What the task requires: Reproduce all of the entries below exactly, without images.

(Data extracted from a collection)
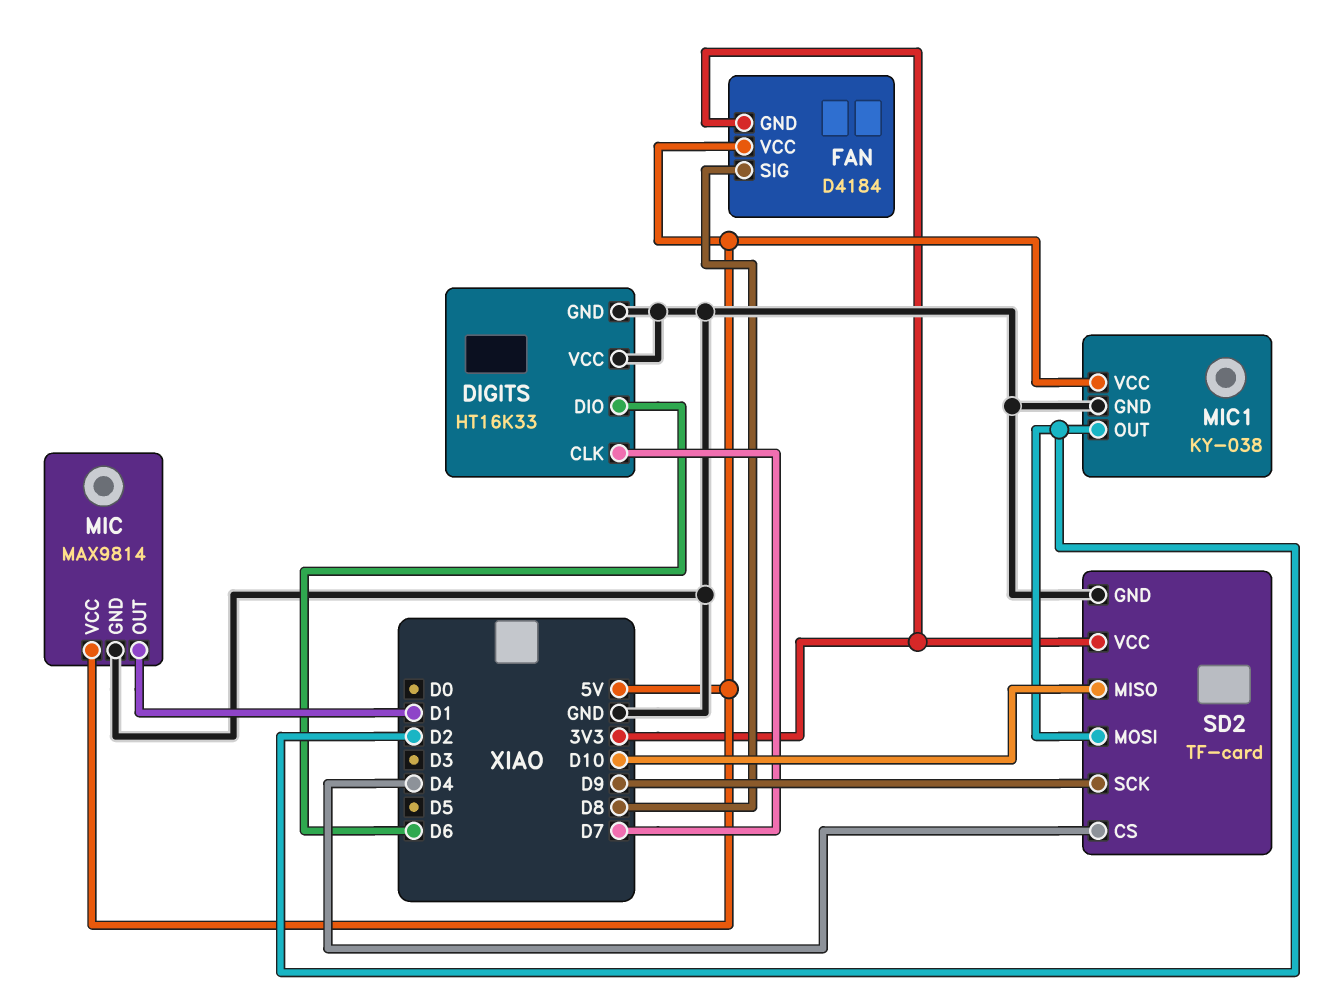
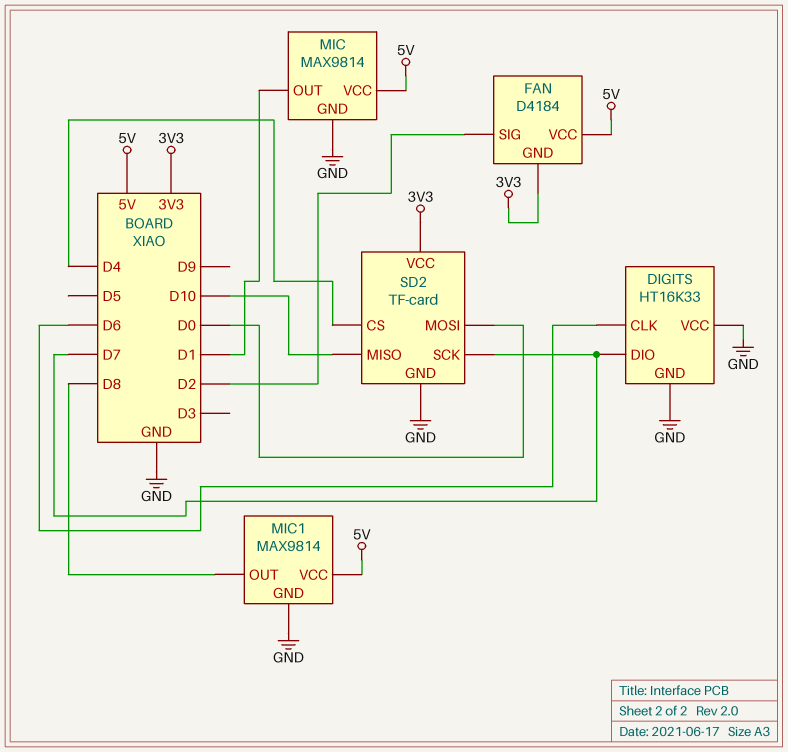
DIGITS pin CLK: D7 -> D6
DIGITS pin DIO: D6 -> D7
FAN pin SIG: D8 -> D2
MIC1: KY-038 -> MAX9814
MIC1 pin OUT: D2 -> D8
SD2 pin MOSI: D2 -> D0
SD2 pin SCK: D9 -> D7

Written response:
DIGITS pin CLK: D7 -> D6
DIGITS pin DIO: D6 -> D7
FAN pin SIG: D8 -> D2
MIC1: KY-038 -> MAX9814
MIC1 pin OUT: D2 -> D8
SD2 pin MOSI: D2 -> D0
SD2 pin SCK: D9 -> D7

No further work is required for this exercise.